Object change listings:
________________________

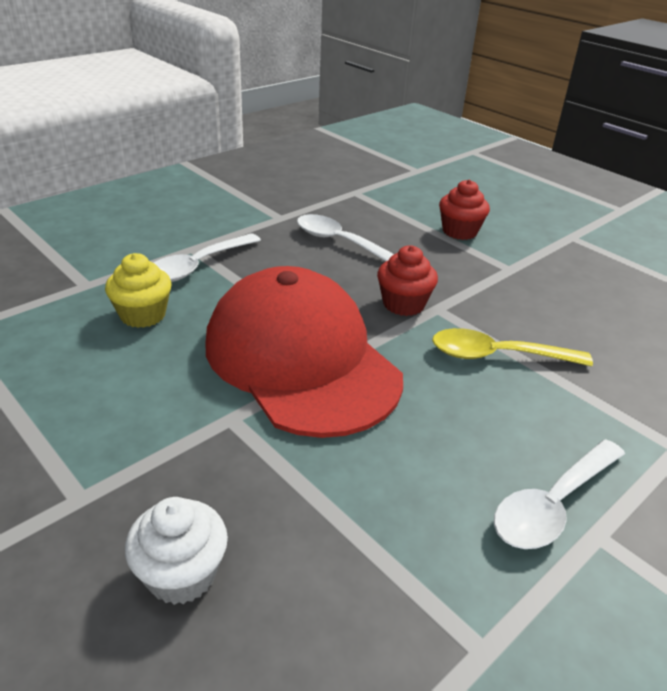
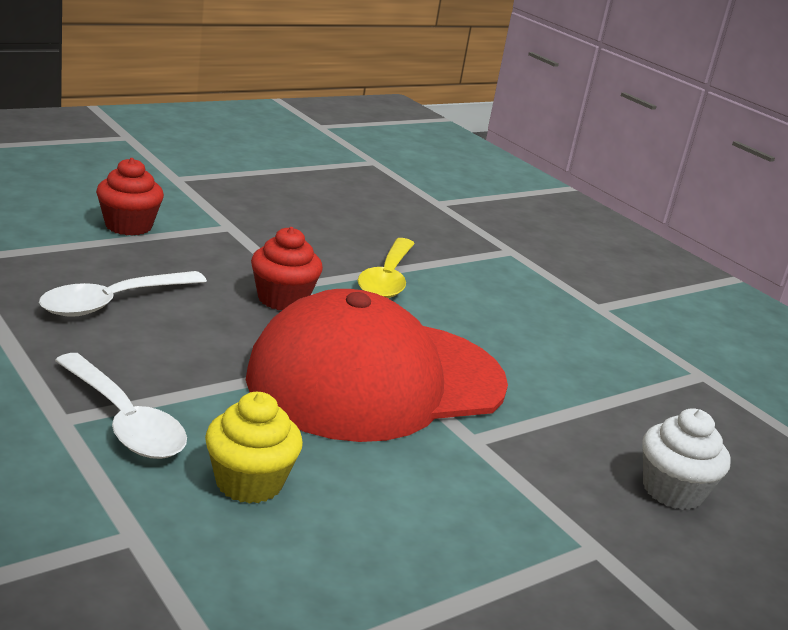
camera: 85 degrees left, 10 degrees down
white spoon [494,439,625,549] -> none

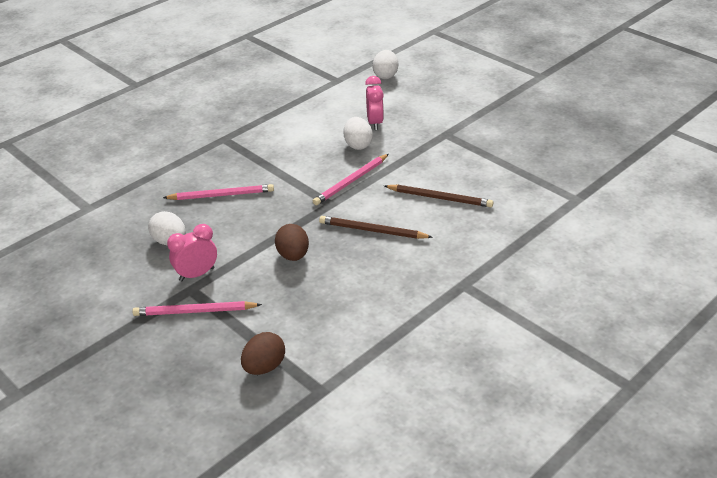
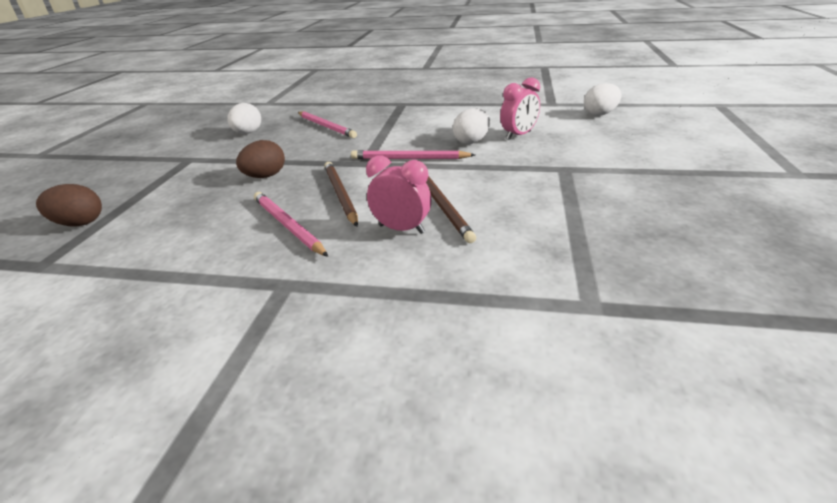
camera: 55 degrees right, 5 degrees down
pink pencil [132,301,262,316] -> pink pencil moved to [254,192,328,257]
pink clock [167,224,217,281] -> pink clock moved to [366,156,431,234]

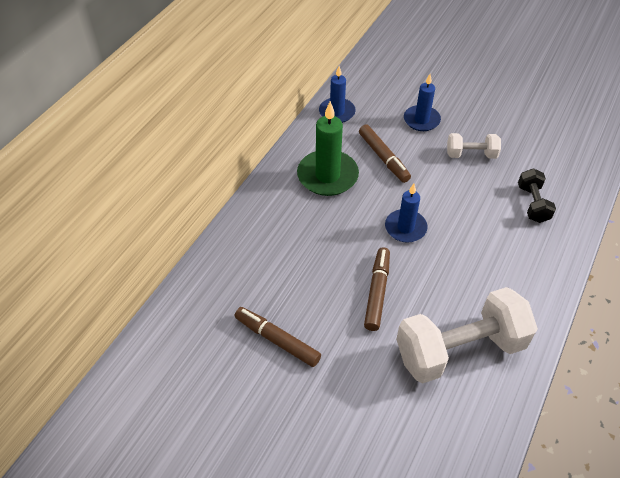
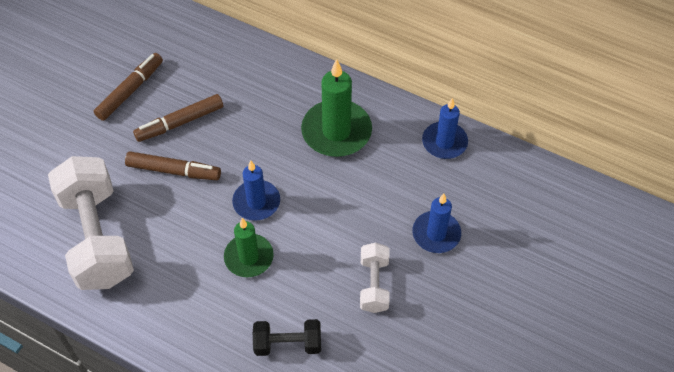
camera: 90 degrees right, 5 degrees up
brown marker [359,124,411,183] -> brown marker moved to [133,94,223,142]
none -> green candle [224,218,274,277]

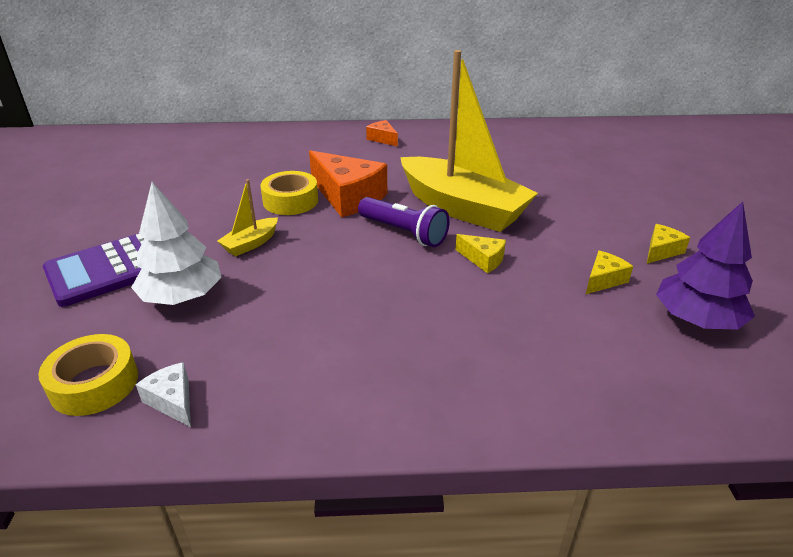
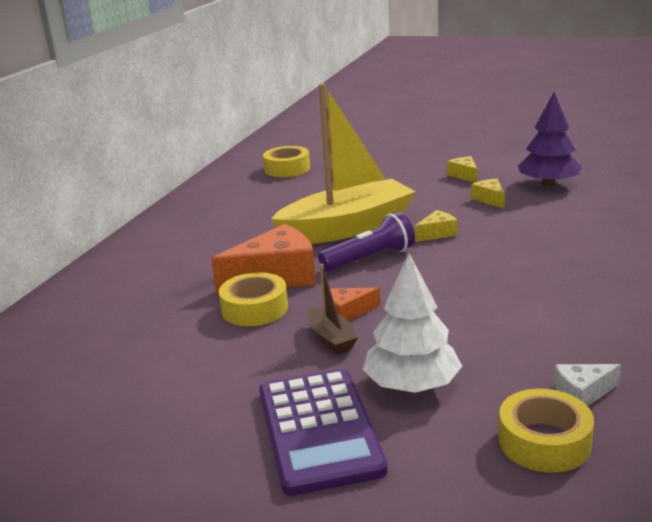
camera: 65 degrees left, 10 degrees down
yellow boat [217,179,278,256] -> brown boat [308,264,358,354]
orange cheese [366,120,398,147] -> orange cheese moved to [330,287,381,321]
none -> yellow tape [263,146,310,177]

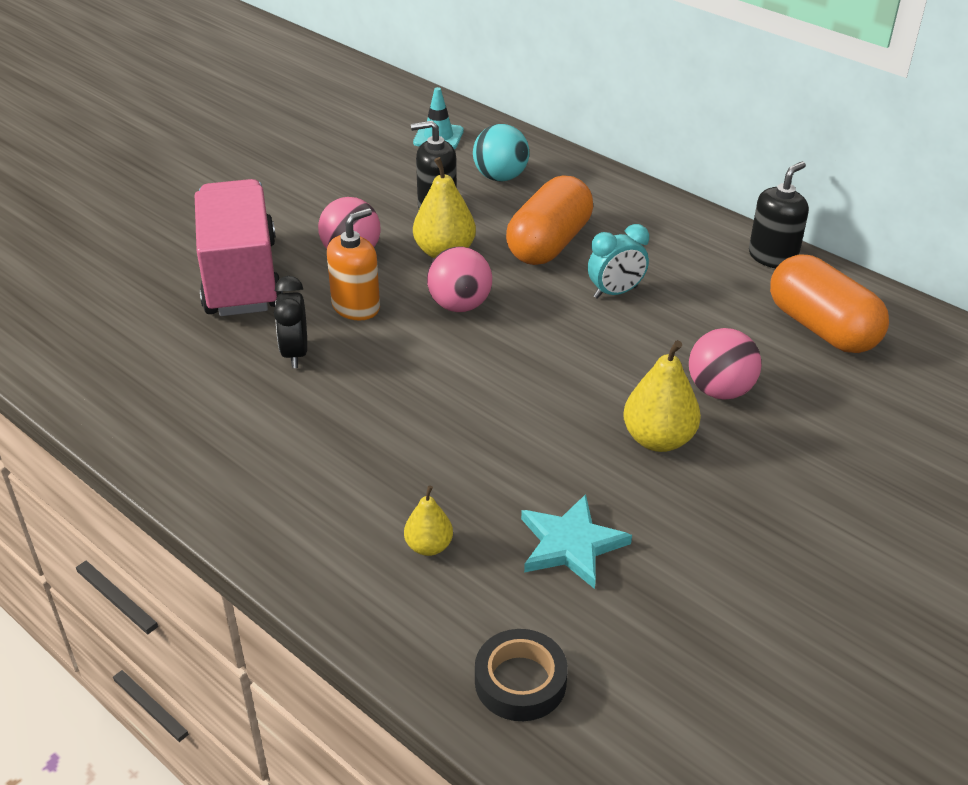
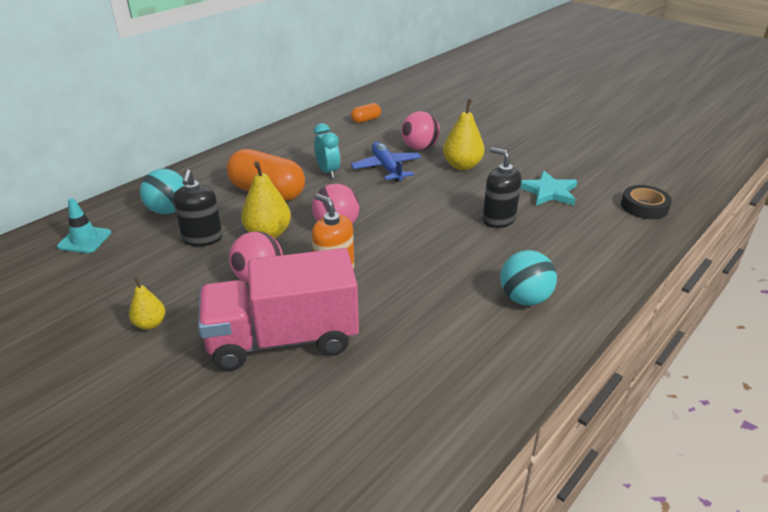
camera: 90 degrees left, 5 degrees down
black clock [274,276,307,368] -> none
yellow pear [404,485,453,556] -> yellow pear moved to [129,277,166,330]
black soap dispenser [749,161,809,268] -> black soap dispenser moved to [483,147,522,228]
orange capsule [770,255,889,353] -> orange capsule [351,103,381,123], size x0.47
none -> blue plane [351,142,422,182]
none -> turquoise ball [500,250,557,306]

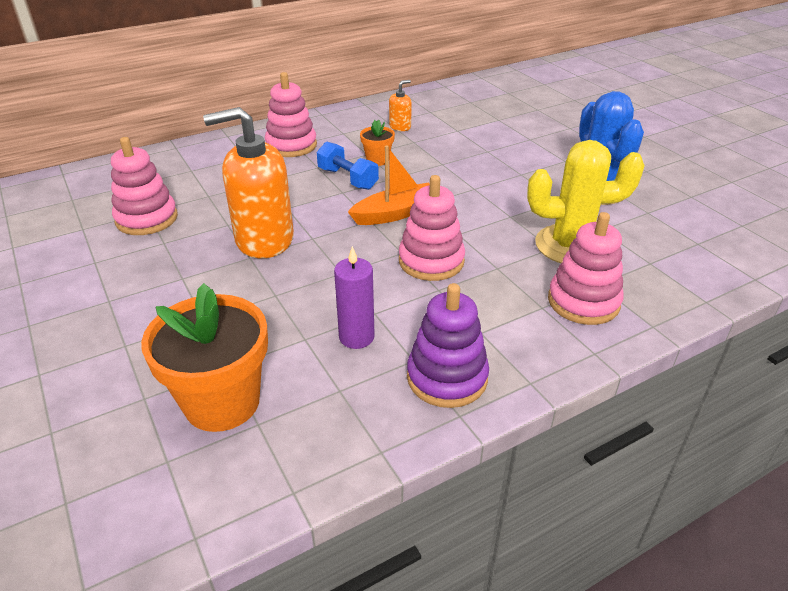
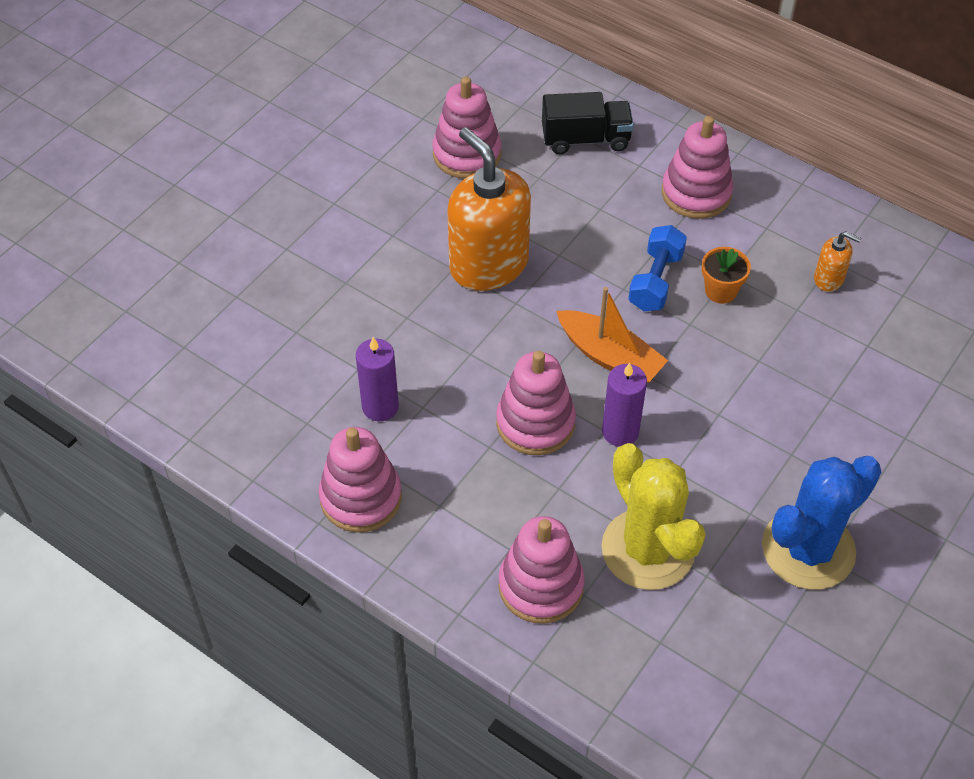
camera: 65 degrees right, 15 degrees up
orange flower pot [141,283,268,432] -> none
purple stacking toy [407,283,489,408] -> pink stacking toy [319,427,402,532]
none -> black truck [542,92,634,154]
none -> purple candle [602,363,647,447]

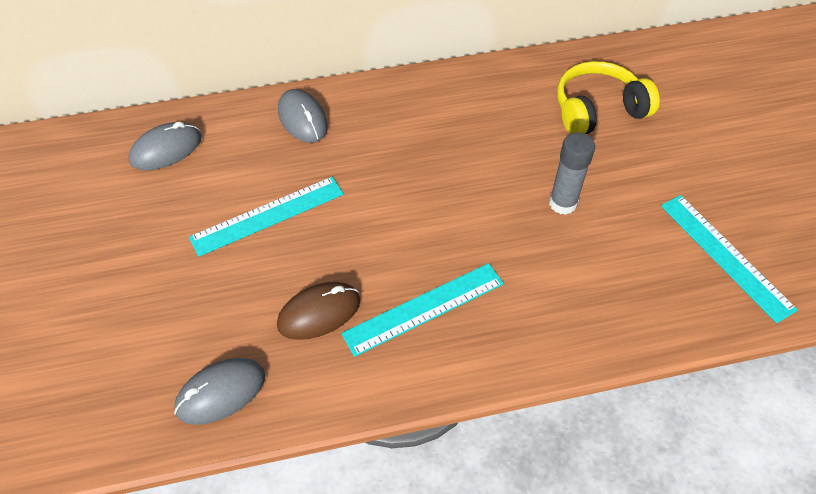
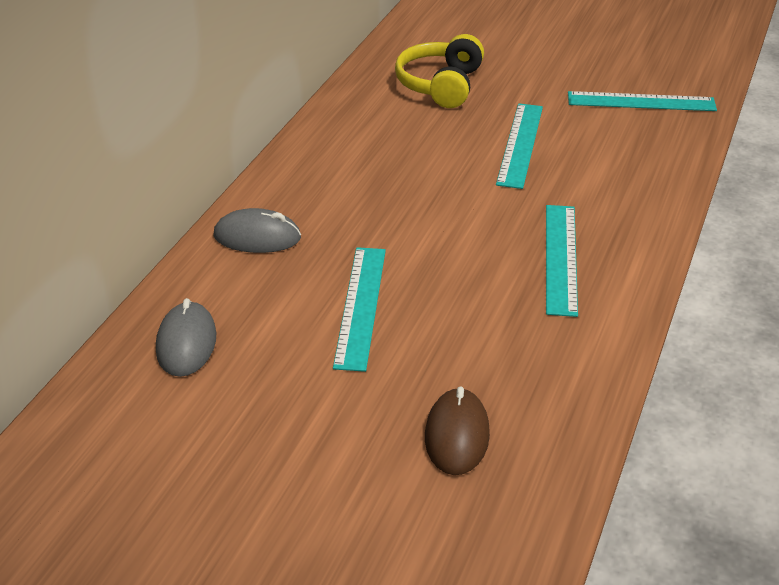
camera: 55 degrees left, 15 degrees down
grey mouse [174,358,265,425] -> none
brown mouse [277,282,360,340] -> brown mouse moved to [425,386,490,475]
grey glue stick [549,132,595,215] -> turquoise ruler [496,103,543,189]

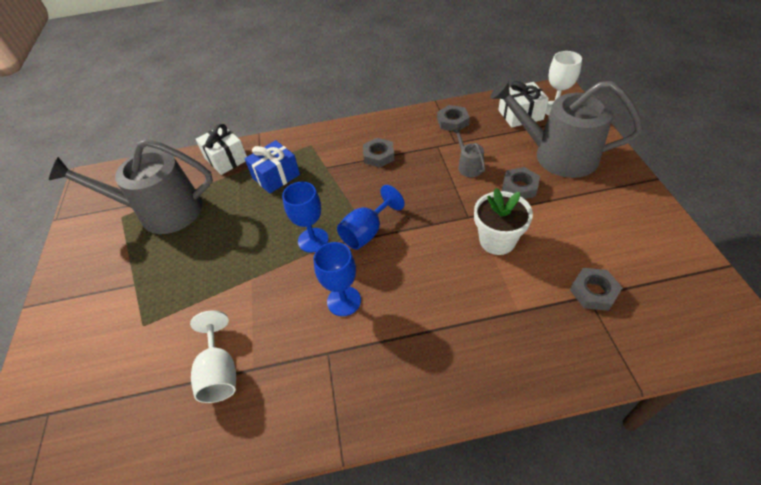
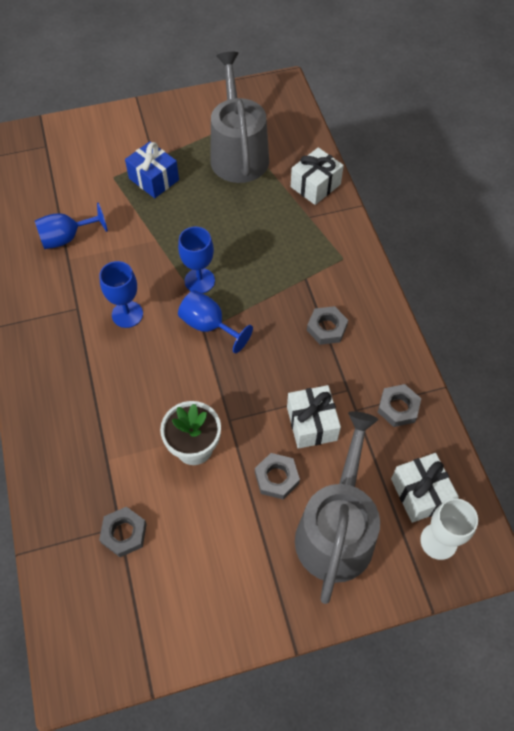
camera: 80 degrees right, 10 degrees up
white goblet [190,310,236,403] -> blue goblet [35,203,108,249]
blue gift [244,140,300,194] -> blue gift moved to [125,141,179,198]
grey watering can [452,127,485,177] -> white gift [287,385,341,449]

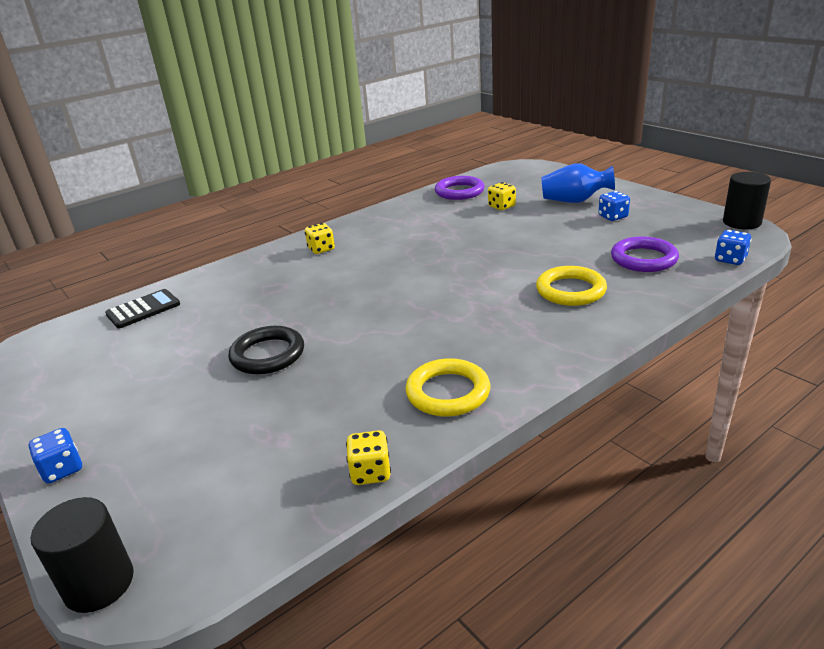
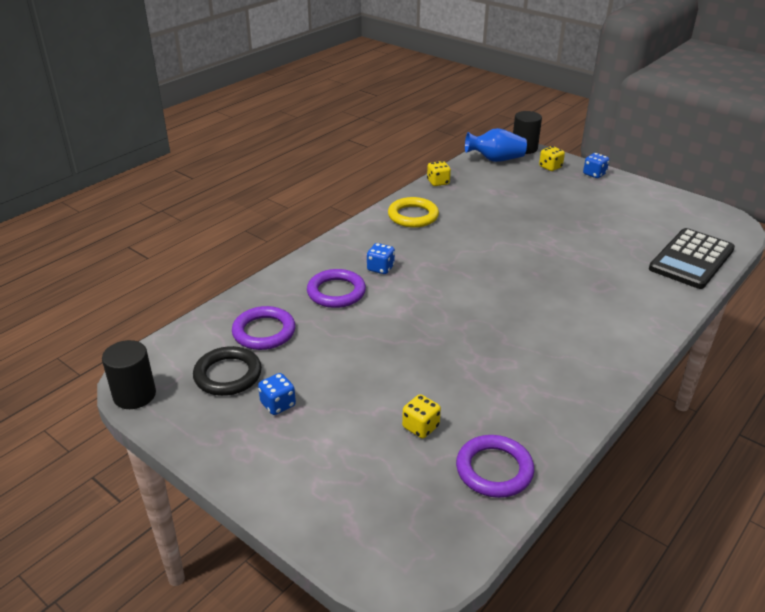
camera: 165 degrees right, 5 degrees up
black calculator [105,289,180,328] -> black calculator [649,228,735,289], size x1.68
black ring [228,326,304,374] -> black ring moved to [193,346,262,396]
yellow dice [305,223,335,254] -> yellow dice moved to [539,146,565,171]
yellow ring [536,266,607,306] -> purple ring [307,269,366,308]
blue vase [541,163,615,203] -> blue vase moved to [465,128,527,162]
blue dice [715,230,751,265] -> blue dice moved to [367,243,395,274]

________________________

**PROBLEM DESCRIPTION**:
Write out the records above once more, word for word, with no pictures.

**WRITTEN ANSWER**:
camera: 85 degrees left, 10 degrees down
white spoon [494,439,625,549] -> none

camera: 55 degrees right, 5 degrees down
pink pencil [132,301,262,316] -> pink pencil moved to [254,192,328,257]
pink clock [167,224,217,281] -> pink clock moved to [366,156,431,234]

camera: 90 degrees right, 5 degrees up
brown marker [359,124,411,183] -> brown marker moved to [133,94,223,142]
none -> green candle [224,218,274,277]

camera: 65 degrees left, 10 degrees down
yellow boat [217,179,278,256] -> brown boat [308,264,358,354]
orange cheese [366,120,398,147] -> orange cheese moved to [330,287,381,321]
none -> yellow tape [263,146,310,177]

camera: 90 degrees left, 5 degrees down
black clock [274,276,307,368] -> none
yellow pear [404,485,453,556] -> yellow pear moved to [129,277,166,330]
black soap dispenser [749,161,809,268] -> black soap dispenser moved to [483,147,522,228]
orange capsule [770,255,889,353] -> orange capsule [351,103,381,123], size x0.47
none -> blue plane [351,142,422,182]
none -> turquoise ball [500,250,557,306]

camera: 65 degrees right, 15 degrees up
orange flower pot [141,283,268,432] -> none
purple stacking toy [407,283,489,408] -> pink stacking toy [319,427,402,532]
none -> black truck [542,92,634,154]
none -> purple candle [602,363,647,447]

camera: 55 degrees left, 15 degrees down
grey mouse [174,358,265,425] -> none
brown mouse [277,282,360,340] -> brown mouse moved to [425,386,490,475]
grey glue stick [549,132,595,215] -> turquoise ruler [496,103,543,189]

camera: 80 degrees right, 10 degrees up
white goblet [190,310,236,403] -> blue goblet [35,203,108,249]
blue gift [244,140,300,194] -> blue gift moved to [125,141,179,198]
grey watering can [452,127,485,177] -> white gift [287,385,341,449]

camera: 165 degrees right, 5 degrees up
black calculator [105,289,180,328] -> black calculator [649,228,735,289], size x1.68
black ring [228,326,304,374] -> black ring moved to [193,346,262,396]
yellow dice [305,223,335,254] -> yellow dice moved to [539,146,565,171]
yellow ring [536,266,607,306] -> purple ring [307,269,366,308]
blue vase [541,163,615,203] -> blue vase moved to [465,128,527,162]
blue dice [715,230,751,265] -> blue dice moved to [367,243,395,274]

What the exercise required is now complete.